## Exercise
Scan the records below for the line with "prezent (szary) <340" and the line with "camera: 35 degrees left, 20 degrees up". Repeat those two lines and every line between them exactly, and nothing else.

## Data for this exercise
_ _ _ _ _
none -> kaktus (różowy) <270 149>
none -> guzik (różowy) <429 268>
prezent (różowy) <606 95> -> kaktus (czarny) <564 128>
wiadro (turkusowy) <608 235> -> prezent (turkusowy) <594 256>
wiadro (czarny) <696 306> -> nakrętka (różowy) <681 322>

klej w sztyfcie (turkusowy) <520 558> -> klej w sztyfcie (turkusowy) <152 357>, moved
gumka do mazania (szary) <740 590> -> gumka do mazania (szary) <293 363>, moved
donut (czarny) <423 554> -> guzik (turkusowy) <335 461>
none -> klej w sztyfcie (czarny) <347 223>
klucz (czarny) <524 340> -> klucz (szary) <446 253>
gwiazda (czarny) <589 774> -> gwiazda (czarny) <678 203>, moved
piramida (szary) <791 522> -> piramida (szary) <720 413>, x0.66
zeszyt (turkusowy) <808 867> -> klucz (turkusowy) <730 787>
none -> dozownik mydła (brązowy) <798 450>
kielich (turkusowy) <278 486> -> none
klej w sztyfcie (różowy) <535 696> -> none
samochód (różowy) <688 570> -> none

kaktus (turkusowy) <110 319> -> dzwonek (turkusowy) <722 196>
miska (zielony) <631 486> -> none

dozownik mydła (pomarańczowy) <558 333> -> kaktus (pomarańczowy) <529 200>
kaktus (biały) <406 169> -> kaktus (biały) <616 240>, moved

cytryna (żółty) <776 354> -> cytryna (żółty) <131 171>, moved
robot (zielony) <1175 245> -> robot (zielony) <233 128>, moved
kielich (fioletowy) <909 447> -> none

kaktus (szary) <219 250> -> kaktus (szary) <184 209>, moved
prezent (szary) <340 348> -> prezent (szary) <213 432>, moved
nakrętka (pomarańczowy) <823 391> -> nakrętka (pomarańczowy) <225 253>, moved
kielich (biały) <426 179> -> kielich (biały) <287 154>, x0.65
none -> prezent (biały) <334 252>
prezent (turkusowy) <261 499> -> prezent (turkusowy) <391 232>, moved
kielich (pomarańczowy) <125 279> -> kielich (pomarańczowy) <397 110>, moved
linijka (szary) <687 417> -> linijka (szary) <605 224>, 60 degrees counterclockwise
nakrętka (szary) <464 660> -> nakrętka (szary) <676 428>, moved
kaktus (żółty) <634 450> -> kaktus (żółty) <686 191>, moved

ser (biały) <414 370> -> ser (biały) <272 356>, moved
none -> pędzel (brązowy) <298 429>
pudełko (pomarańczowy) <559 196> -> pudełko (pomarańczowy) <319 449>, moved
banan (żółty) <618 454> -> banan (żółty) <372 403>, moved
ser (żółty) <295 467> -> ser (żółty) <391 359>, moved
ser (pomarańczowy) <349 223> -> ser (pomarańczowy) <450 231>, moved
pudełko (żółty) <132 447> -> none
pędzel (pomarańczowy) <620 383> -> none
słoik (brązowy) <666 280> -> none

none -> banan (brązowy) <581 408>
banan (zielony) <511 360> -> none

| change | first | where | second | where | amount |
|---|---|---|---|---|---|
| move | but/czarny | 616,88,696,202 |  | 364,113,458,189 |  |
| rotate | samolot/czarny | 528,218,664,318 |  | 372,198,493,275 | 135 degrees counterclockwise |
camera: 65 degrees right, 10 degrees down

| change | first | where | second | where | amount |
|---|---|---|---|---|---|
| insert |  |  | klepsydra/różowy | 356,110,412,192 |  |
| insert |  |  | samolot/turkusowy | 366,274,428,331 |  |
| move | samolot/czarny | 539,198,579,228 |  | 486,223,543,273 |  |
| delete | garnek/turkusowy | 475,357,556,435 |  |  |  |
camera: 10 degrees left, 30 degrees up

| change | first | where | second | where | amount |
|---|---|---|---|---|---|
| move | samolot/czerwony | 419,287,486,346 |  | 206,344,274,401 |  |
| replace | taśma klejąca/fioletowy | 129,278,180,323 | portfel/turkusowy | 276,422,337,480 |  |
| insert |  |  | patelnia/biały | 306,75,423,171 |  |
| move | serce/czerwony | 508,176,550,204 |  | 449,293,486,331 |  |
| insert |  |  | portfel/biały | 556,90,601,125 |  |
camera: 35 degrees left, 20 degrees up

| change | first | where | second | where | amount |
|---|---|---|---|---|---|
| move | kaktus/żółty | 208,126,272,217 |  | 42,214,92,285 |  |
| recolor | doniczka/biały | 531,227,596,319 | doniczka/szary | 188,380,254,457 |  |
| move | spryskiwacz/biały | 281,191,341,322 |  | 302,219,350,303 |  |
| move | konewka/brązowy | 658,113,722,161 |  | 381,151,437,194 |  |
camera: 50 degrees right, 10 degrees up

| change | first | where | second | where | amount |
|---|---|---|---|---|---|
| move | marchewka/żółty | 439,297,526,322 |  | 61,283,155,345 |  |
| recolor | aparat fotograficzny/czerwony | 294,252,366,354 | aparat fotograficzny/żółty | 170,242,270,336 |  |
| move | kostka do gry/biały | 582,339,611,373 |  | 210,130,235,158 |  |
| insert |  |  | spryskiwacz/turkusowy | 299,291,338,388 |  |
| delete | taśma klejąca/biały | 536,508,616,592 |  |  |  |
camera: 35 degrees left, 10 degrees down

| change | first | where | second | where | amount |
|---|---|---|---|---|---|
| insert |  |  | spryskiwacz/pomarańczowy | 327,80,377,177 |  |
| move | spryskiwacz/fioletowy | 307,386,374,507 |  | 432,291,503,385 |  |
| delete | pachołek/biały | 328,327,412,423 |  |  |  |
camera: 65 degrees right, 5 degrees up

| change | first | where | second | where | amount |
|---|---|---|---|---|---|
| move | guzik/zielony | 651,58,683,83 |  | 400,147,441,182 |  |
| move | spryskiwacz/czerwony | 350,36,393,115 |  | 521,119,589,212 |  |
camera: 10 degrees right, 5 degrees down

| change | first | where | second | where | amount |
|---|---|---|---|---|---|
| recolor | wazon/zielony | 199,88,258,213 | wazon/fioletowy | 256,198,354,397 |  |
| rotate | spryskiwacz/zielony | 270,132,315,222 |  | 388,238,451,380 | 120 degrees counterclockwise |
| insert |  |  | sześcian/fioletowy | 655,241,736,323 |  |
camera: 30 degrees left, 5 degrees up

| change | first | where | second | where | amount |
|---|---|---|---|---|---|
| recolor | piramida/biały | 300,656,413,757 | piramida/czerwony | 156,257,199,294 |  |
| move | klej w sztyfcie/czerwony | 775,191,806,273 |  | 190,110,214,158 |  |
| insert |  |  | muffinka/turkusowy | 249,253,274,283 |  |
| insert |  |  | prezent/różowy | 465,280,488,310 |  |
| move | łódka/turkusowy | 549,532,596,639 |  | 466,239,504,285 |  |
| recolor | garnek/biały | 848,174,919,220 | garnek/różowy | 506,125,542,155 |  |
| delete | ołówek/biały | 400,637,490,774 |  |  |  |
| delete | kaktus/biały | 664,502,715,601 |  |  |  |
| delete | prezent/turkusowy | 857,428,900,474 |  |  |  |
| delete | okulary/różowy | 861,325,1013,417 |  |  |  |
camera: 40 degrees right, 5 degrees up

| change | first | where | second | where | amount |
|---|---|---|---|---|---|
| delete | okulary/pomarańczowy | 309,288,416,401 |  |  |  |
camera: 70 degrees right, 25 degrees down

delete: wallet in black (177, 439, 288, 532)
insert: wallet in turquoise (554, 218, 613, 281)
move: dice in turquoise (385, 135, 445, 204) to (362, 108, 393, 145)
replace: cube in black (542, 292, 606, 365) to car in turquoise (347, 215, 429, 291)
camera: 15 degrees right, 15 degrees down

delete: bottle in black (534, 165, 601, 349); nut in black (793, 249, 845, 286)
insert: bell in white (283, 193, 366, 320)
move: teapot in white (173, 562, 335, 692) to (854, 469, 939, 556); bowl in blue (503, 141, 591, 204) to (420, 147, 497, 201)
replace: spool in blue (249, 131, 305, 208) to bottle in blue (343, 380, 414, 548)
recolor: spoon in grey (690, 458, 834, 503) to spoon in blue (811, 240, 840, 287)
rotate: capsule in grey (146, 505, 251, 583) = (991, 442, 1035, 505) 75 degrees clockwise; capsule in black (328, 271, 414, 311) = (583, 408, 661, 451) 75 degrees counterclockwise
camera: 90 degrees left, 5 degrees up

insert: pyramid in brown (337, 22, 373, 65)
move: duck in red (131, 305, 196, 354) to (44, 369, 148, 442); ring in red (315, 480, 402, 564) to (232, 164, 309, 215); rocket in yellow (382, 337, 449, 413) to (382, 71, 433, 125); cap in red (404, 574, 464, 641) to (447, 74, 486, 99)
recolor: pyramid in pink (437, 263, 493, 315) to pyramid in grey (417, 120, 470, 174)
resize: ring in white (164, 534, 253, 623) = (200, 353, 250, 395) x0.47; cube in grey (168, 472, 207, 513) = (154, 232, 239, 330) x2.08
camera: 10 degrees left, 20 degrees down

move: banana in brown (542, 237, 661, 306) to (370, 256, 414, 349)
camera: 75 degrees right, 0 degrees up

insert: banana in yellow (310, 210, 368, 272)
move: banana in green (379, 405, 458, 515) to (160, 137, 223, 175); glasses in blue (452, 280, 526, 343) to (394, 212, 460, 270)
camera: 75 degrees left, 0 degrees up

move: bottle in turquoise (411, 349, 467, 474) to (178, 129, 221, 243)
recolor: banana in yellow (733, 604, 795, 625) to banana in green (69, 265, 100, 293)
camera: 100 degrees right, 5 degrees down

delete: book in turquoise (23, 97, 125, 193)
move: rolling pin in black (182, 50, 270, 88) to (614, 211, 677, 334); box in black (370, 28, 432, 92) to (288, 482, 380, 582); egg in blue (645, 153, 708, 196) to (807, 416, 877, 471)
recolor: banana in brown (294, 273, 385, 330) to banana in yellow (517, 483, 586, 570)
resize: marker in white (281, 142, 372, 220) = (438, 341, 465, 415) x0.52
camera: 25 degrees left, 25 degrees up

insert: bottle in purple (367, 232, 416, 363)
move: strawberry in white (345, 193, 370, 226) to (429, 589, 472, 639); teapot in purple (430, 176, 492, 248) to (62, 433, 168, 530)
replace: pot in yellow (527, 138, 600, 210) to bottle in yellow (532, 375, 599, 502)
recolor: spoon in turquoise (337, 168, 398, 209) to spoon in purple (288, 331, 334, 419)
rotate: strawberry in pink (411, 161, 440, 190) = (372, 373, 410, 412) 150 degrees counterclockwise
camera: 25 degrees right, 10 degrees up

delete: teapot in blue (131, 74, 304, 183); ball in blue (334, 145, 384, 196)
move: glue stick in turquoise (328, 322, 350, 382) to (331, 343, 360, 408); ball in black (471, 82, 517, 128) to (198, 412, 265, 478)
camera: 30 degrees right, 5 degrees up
_ _ _ _ _
## Solution to this problem
prezent (szary) <340 348> -> prezent (szary) <213 432>, moved
nakrętka (pomarańczowy) <823 391> -> nakrętka (pomarańczowy) <225 253>, moved
kielich (biały) <426 179> -> kielich (biały) <287 154>, x0.65
none -> prezent (biały) <334 252>
prezent (turkusowy) <261 499> -> prezent (turkusowy) <391 232>, moved
kielich (pomarańczowy) <125 279> -> kielich (pomarańczowy) <397 110>, moved
linijka (szary) <687 417> -> linijka (szary) <605 224>, 60 degrees counterclockwise
nakrętka (szary) <464 660> -> nakrętka (szary) <676 428>, moved
kaktus (żółty) <634 450> -> kaktus (żółty) <686 191>, moved

ser (biały) <414 370> -> ser (biały) <272 356>, moved
none -> pędzel (brązowy) <298 429>
pudełko (pomarańczowy) <559 196> -> pudełko (pomarańczowy) <319 449>, moved
banan (żółty) <618 454> -> banan (żółty) <372 403>, moved
ser (żółty) <295 467> -> ser (żółty) <391 359>, moved
ser (pomarańczowy) <349 223> -> ser (pomarańczowy) <450 231>, moved
pudełko (żółty) <132 447> -> none
pędzel (pomarańczowy) <620 383> -> none
słoik (brązowy) <666 280> -> none

none -> banan (brązowy) <581 408>
banan (zielony) <511 360> -> none

| change | first | where | second | where | amount |
|---|---|---|---|---|---|
| move | but/czarny | 616,88,696,202 |  | 364,113,458,189 |  |
| rotate | samolot/czarny | 528,218,664,318 |  | 372,198,493,275 | 135 degrees counterclockwise |
camera: 65 degrees right, 10 degrees down

| change | first | where | second | where | amount |
|---|---|---|---|---|---|
| insert |  |  | klepsydra/różowy | 356,110,412,192 |  |
| insert |  |  | samolot/turkusowy | 366,274,428,331 |  |
| move | samolot/czarny | 539,198,579,228 |  | 486,223,543,273 |  |
| delete | garnek/turkusowy | 475,357,556,435 |  |  |  |
camera: 10 degrees left, 30 degrees up

| change | first | where | second | where | amount |
|---|---|---|---|---|---|
| move | samolot/czerwony | 419,287,486,346 |  | 206,344,274,401 |  |
| replace | taśma klejąca/fioletowy | 129,278,180,323 | portfel/turkusowy | 276,422,337,480 |  |
| insert |  |  | patelnia/biały | 306,75,423,171 |  |
| move | serce/czerwony | 508,176,550,204 |  | 449,293,486,331 |  |
| insert |  |  | portfel/biały | 556,90,601,125 |  |
camera: 35 degrees left, 20 degrees up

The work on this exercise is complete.